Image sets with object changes
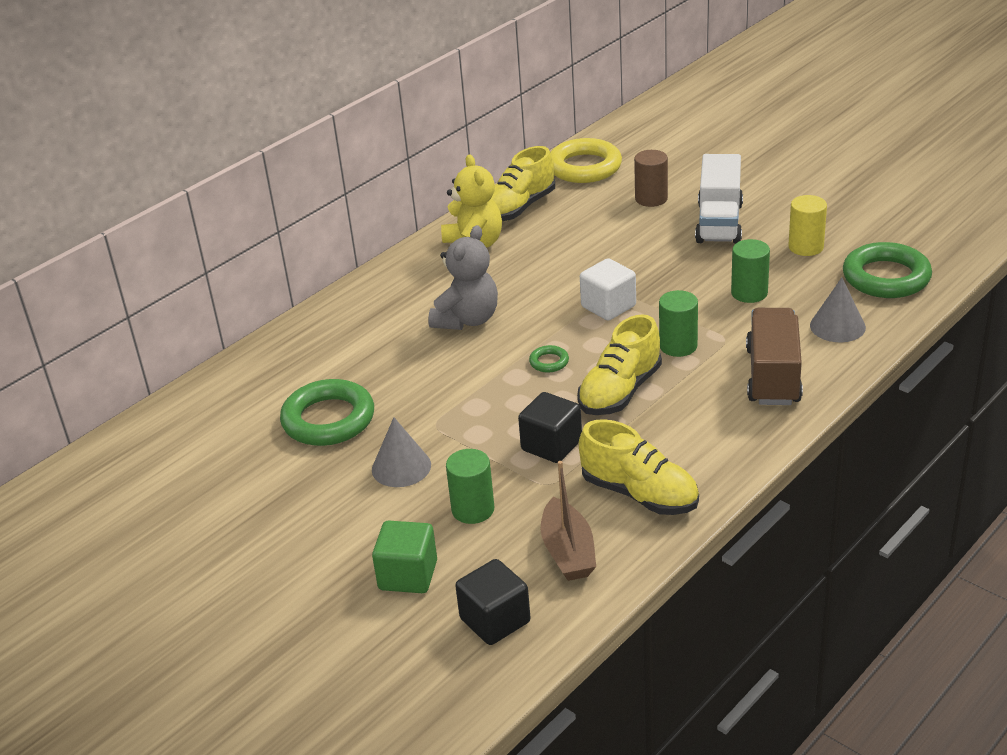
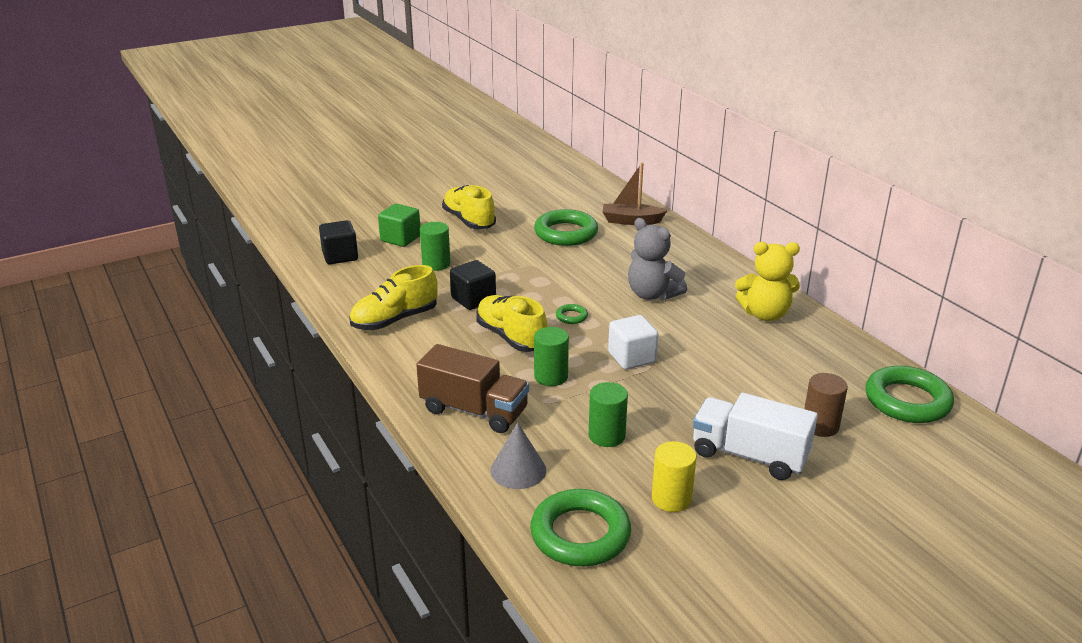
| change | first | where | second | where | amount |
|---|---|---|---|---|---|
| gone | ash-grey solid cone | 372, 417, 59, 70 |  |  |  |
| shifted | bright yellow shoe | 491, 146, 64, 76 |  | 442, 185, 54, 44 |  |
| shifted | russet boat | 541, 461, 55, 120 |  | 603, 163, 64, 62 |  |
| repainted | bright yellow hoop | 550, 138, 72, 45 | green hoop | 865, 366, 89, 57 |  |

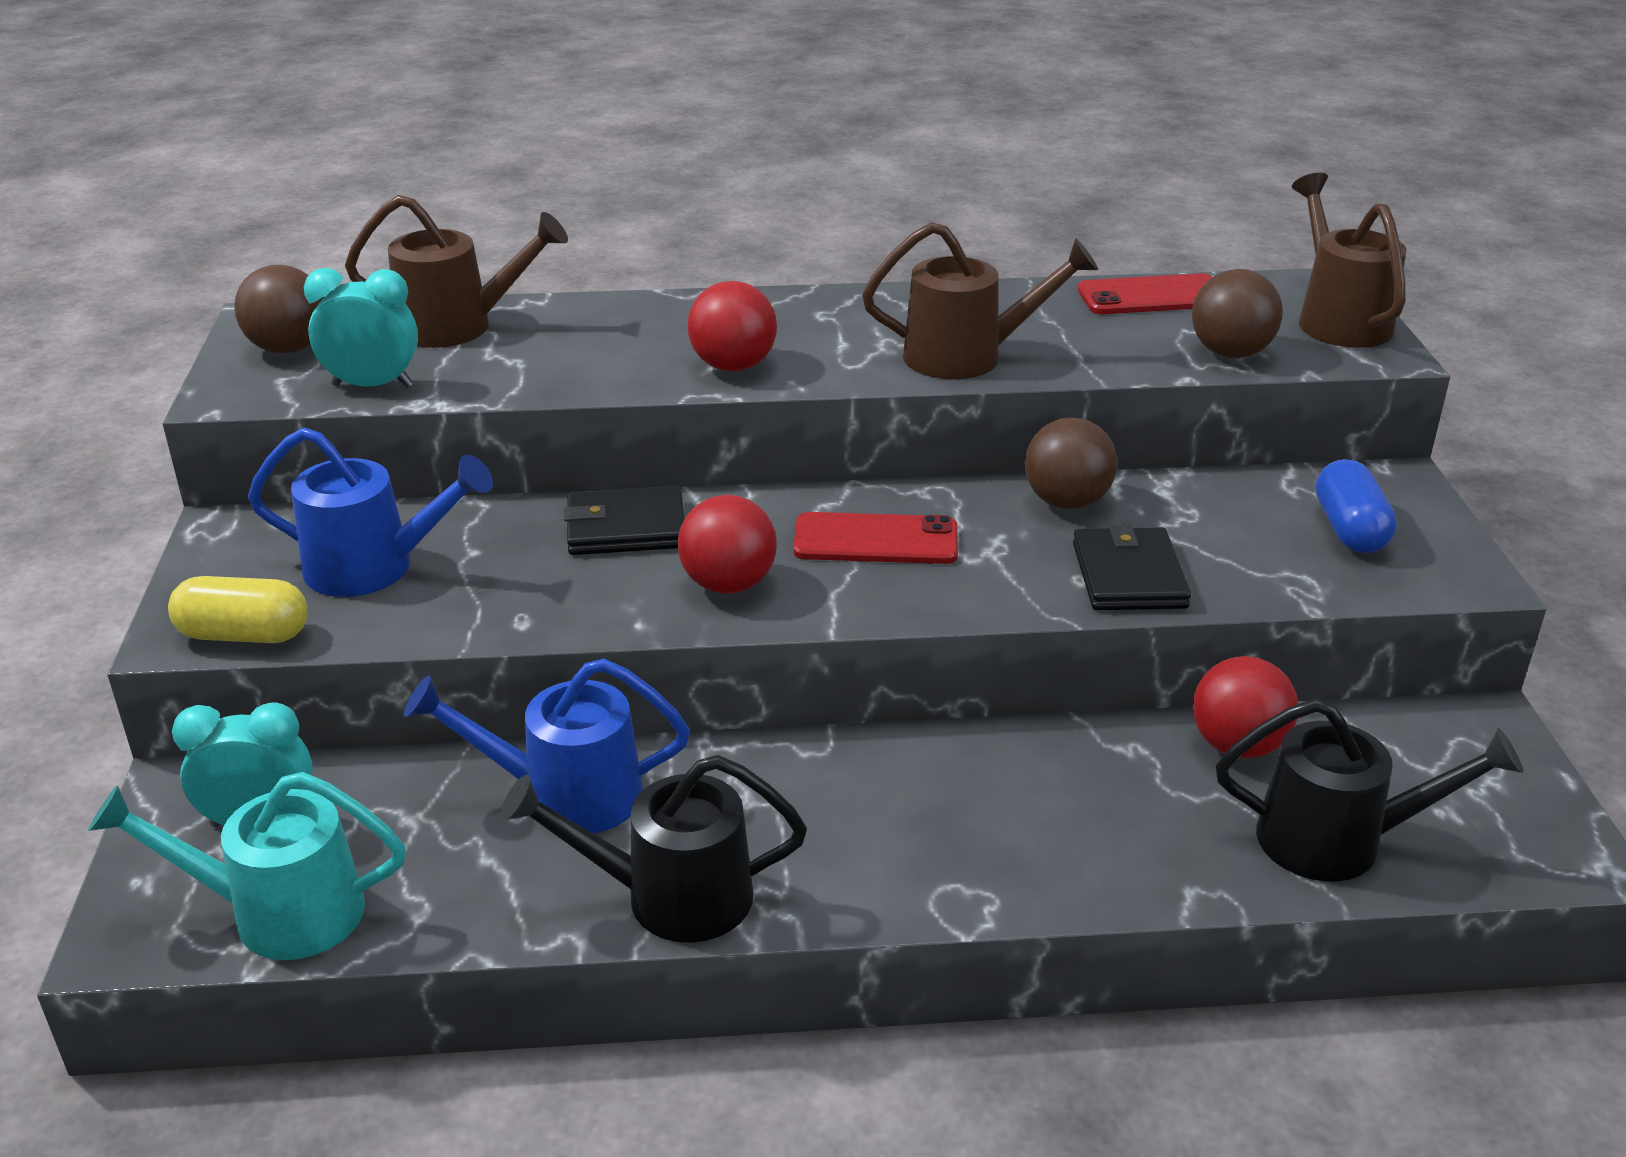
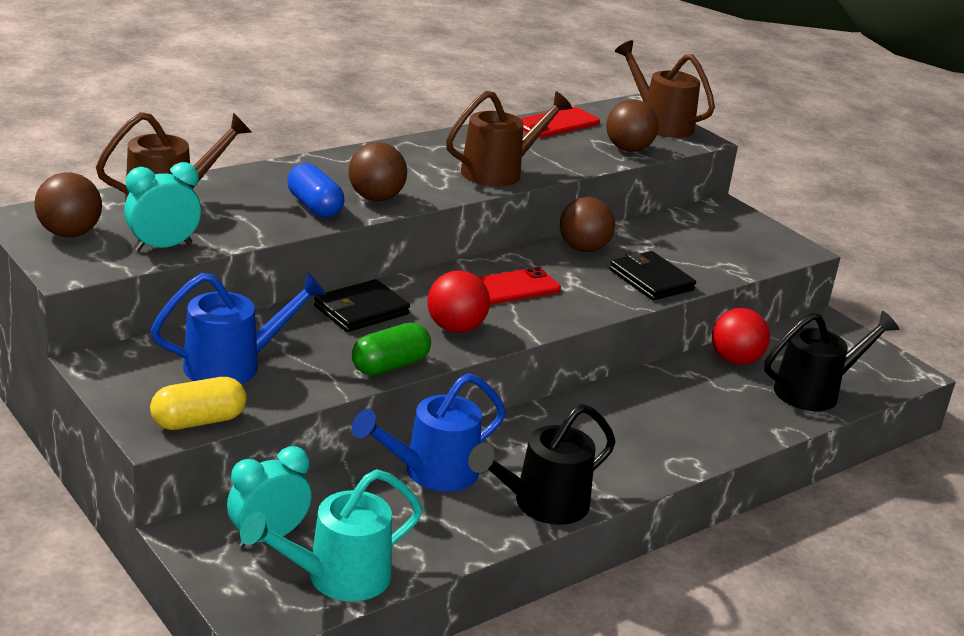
| change | first | where | second | where | amount |
|---|---|---|---|---|---|
| repainted | scarlet sphere | 687, 281, 90, 90 | russet sphere | 348, 142, 59, 59 |  |
| shifted | cobalt capsule | 1316, 459, 81, 94 |  | 287, 163, 57, 55 |  |
| new |  |  | green capsule | 352, 323, 79, 52 |  |

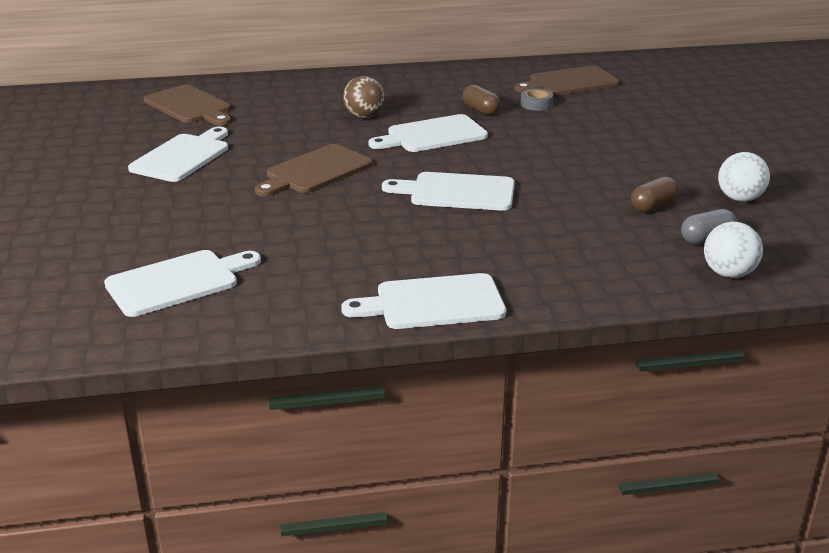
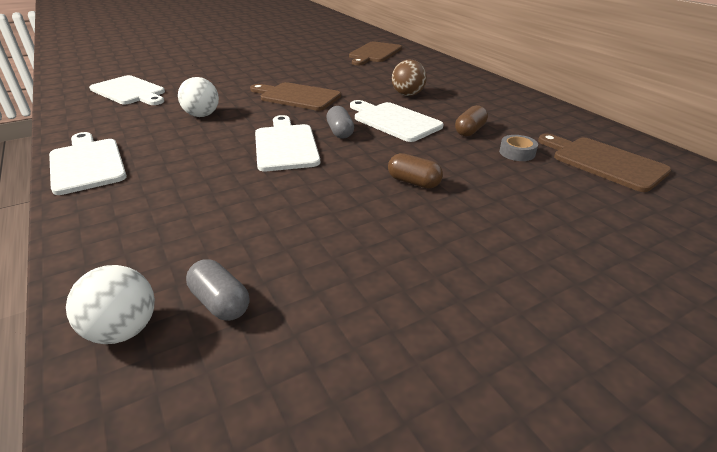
| change | first | where | second | where | amount |
|---|---|---|---|---|---|
| gone | white chopping board | 128, 127, 100, 55 |  |  |  |
| shifted | russet capsule | 631, 176, 48, 36 |  | 388, 153, 55, 36 |  |
| shifted | white sphere | 718, 152, 52, 50 |  | 178, 77, 41, 40 |  |
| new |  |  | ash-grey capsule | 327, 106, 27, 33 |  |

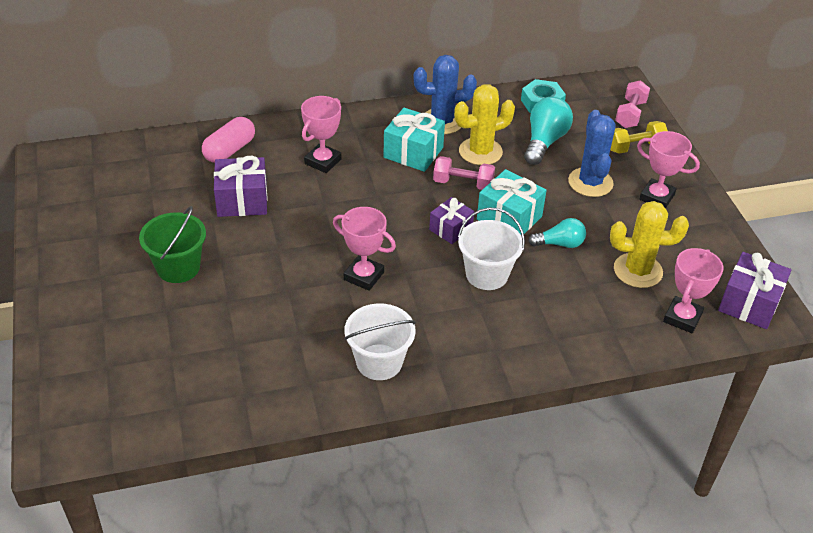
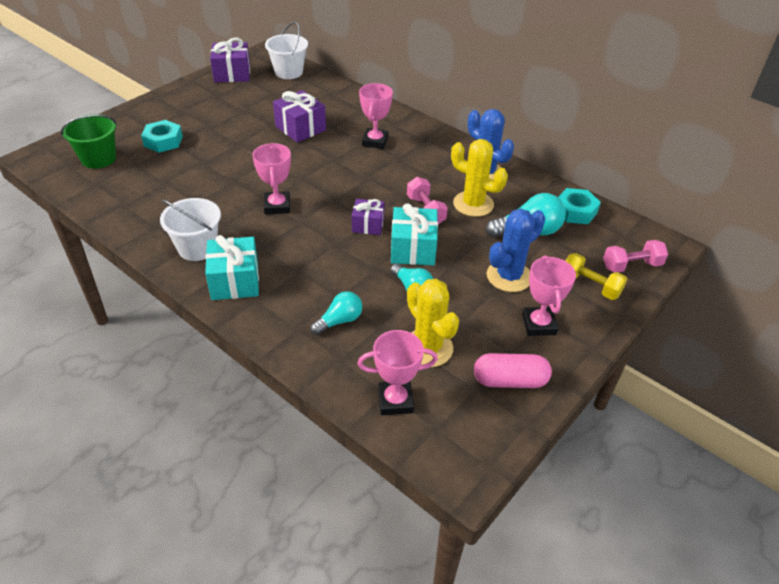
| change | first | where | second | where | amount |
|---|---|---|---|---|---|
| shifted | green pail | 139, 206, 67, 77 |  | 61, 114, 56, 55 |  |
| shifted | rose-pink capsule | 202, 117, 53, 46 |  | 474, 353, 78, 35 |  |
| rotated | rose-pink trophy | 301, 96, 40, 77 |  | 359, 83, 34, 66 | 75 degrees counterclockwise |
| shifted | turquoise gift | 383, 108, 62, 64 |  | 205, 235, 54, 65 |  |
| shifted | white pail | 458, 208, 67, 82 |  | 265, 22, 43, 57 |  |
| shifted | purple gift | 718, 252, 74, 77 |  | 210, 38, 40, 44 |  |
| new |  |  | turquoise nut | 141, 120, 42, 33 |  |
| new |  |  | turquoise light bulb | 310, 292, 52, 43 |  |

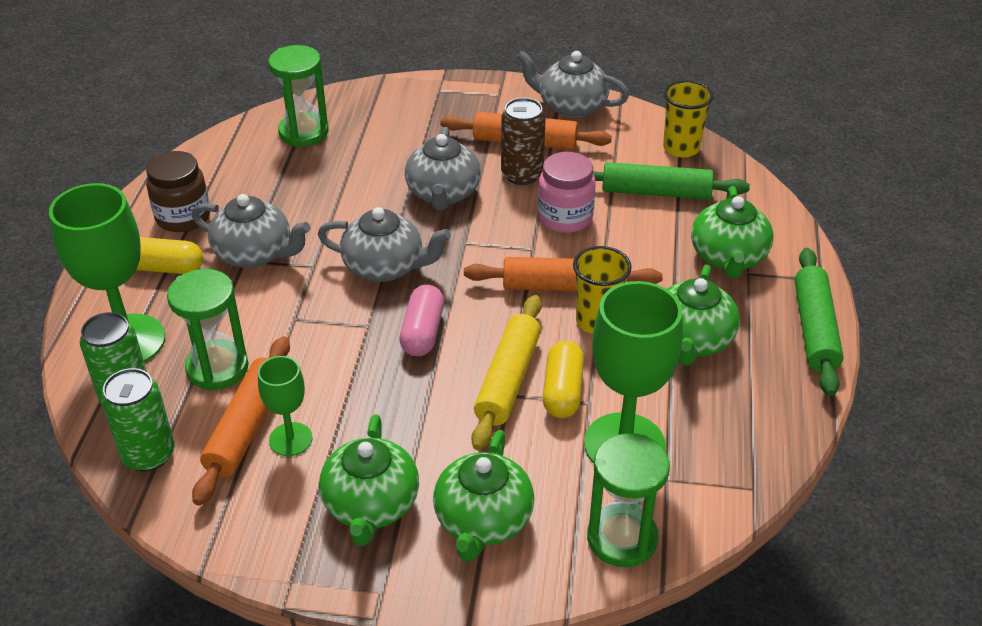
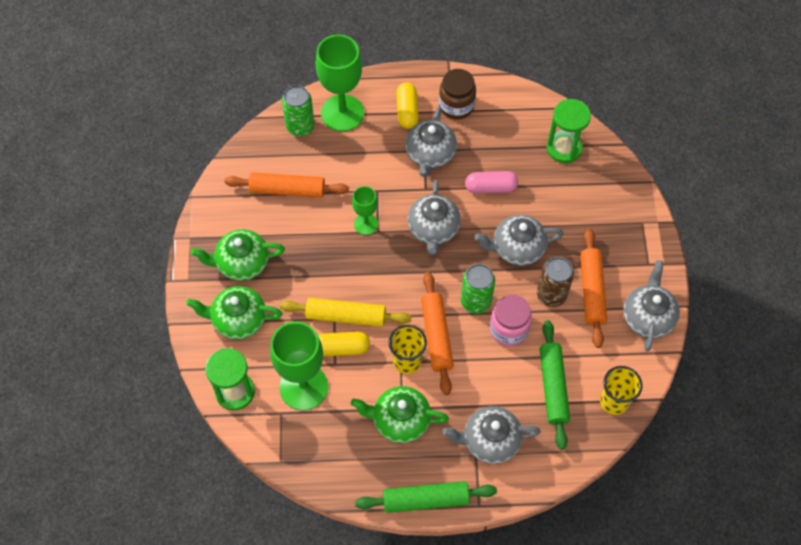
| change | first | where | second | where | amount |
|---|---|---|---|---|---|
| shifted | green can | 101, 368, 74, 104 |  | 461, 264, 34, 50 |  |
| gone | green hourglass | 167, 269, 82, 122 |  |  |  |
| shifted | green goblet | 258, 356, 55, 100 |  | 352, 186, 26, 49 |  |
| shifted | rose-pink capsule | 399, 285, 45, 71 |  | 465, 171, 53, 23 |  |
| repainted | green china teapot | 691, 186, 83, 92 | ash-grey china teapot | 443, 406, 98, 58 |  |

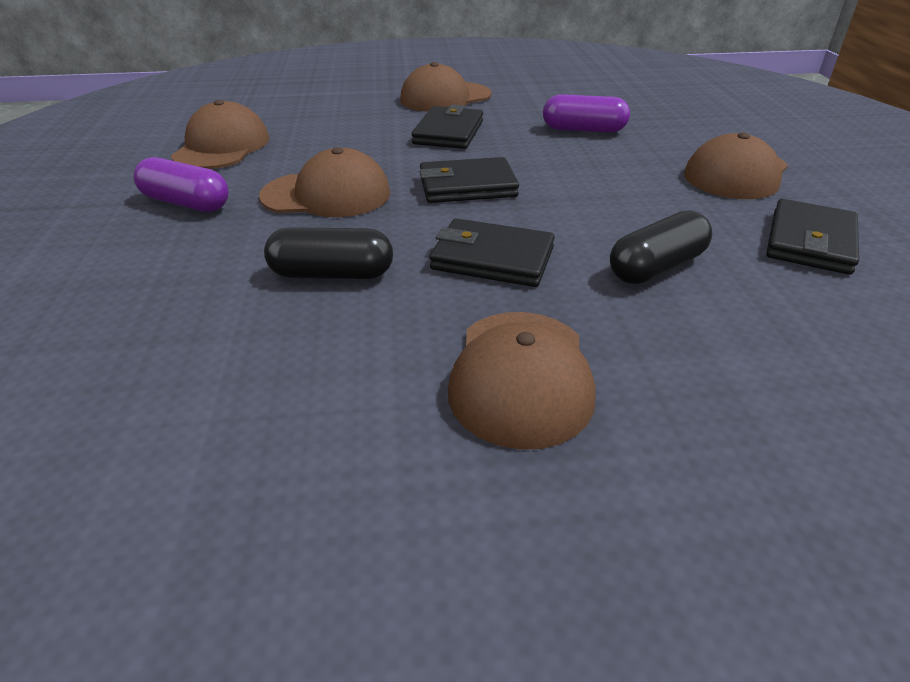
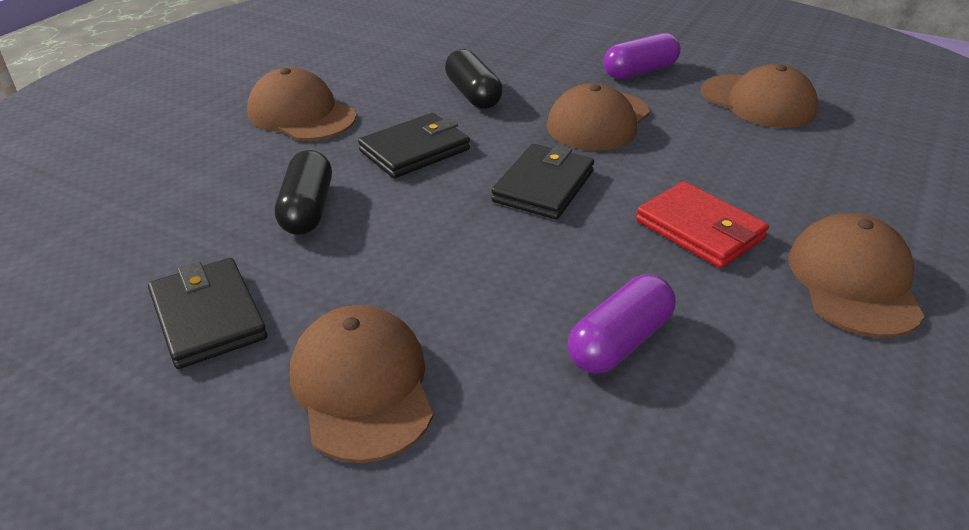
| change | first | where | second | where | amount |
|---|---|---|---|---|---|
| rotated | jet-black capsule | 264, 227, 129, 52 |  | 445, 49, 58, 60 | 60 degrees counterclockwise |
| repainted | jet-black wallet | 412, 104, 71, 45 | scarlet wallet | 636, 181, 133, 87 |  |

_Exercise brief_. Proceeding from the line containing "shifted | bright" through the line containing "russet boat |", transcribe the lines above exactly, both end lines included.

_Solution below_.
| shifted | bright yellow shoe | 491, 146, 64, 76 |  | 442, 185, 54, 44 |  |
| shifted | russet boat | 541, 461, 55, 120 |  | 603, 163, 64, 62 |  |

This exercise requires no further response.